> Exercise: Restate word for word the lines that run from the one containing "R218: 3.9k (+5V, SDA) -> none" to the last line of the data, both ends included.

> Data extracts:
======
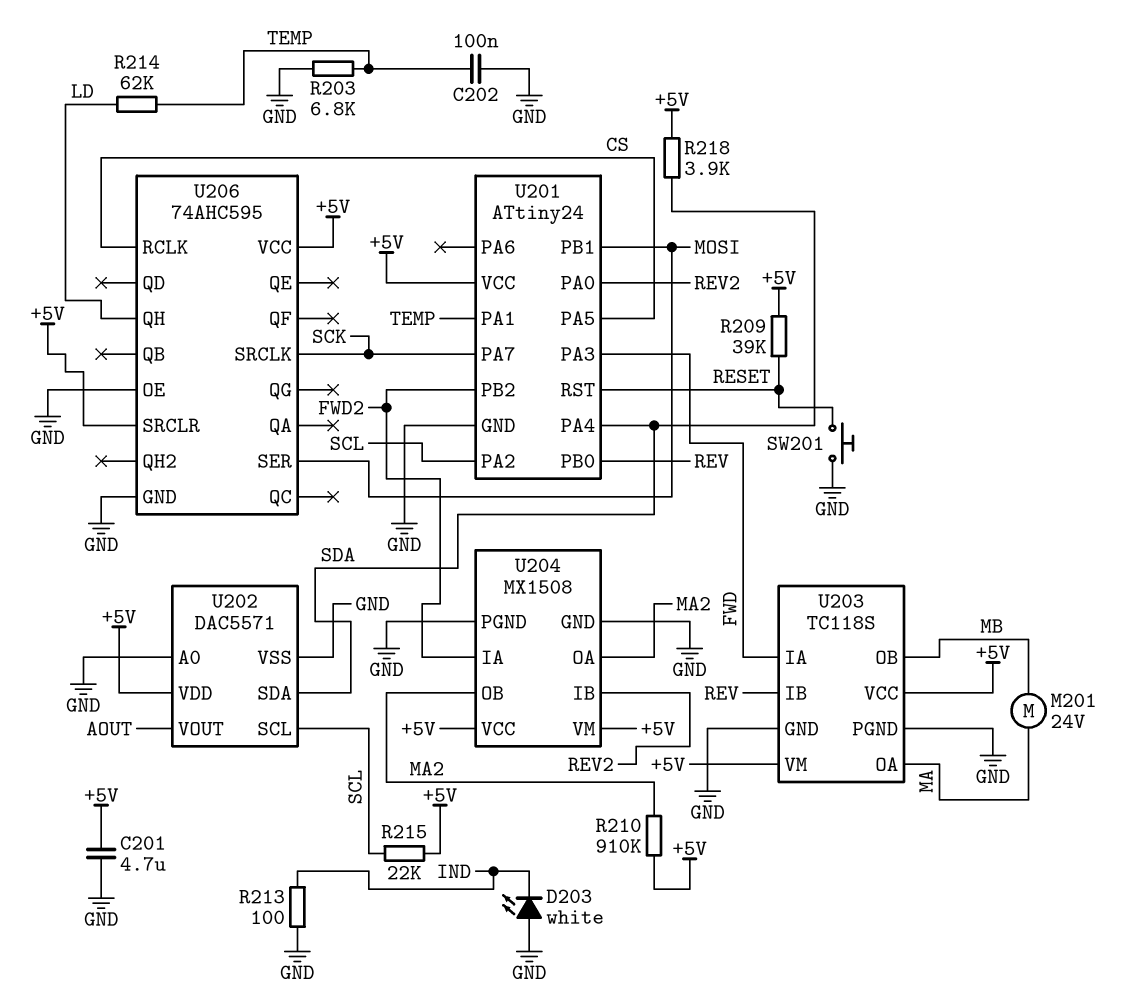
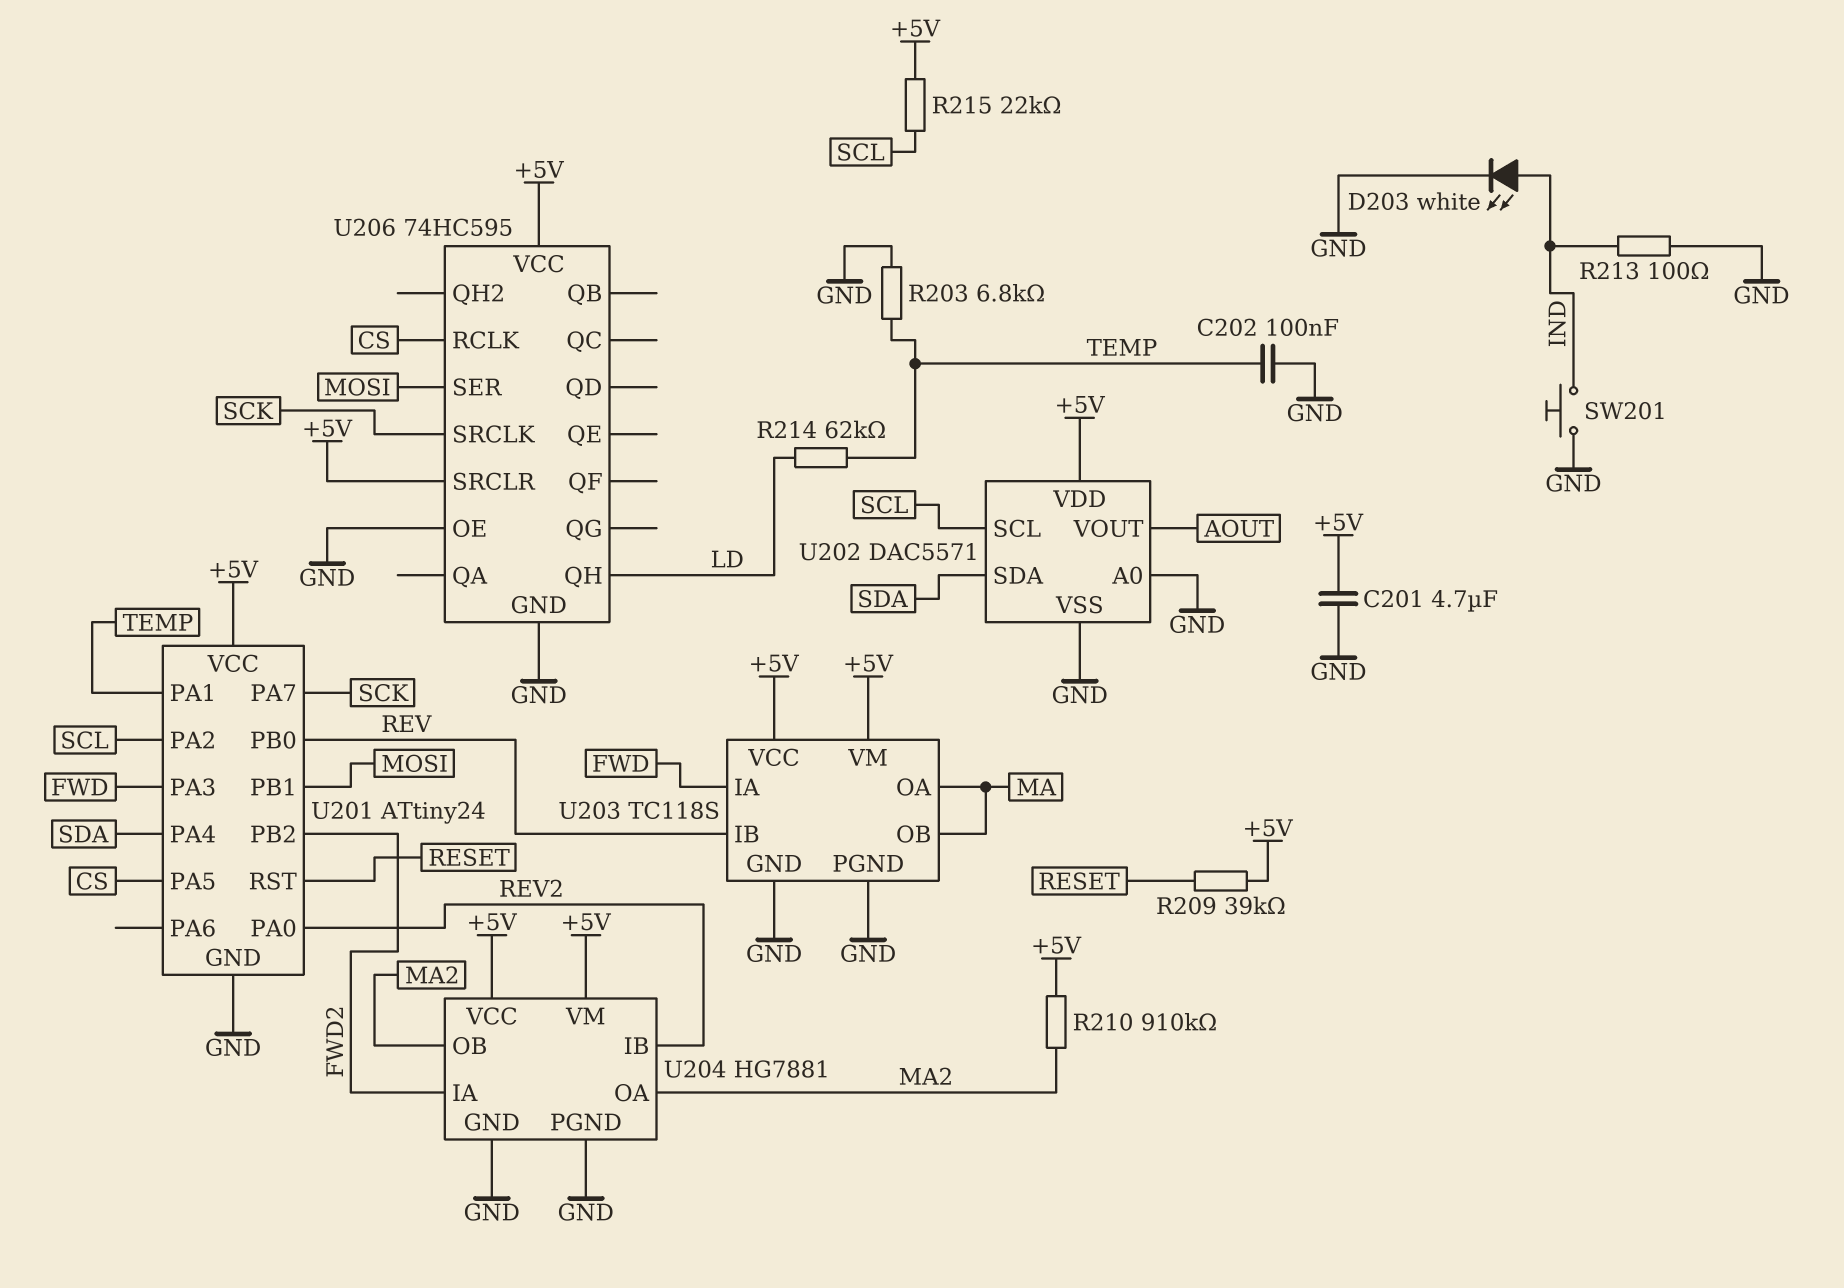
D203: LED white (A GND, K IND) -> LED white (A IND, K GND)
M201: motor 24V (MA, MB) -> none
R218: 3.9k (+5V, SDA) -> none
SW201: button (GND, RESET) -> button (GND, IND)
U203 pin OB: MB -> MA
U204: MX1508 -> HG7881
U206: 74AHC595 -> 74HC595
======
> Response below:
R218: 3.9k (+5V, SDA) -> none
SW201: button (GND, RESET) -> button (GND, IND)
U203 pin OB: MB -> MA
U204: MX1508 -> HG7881
U206: 74AHC595 -> 74HC595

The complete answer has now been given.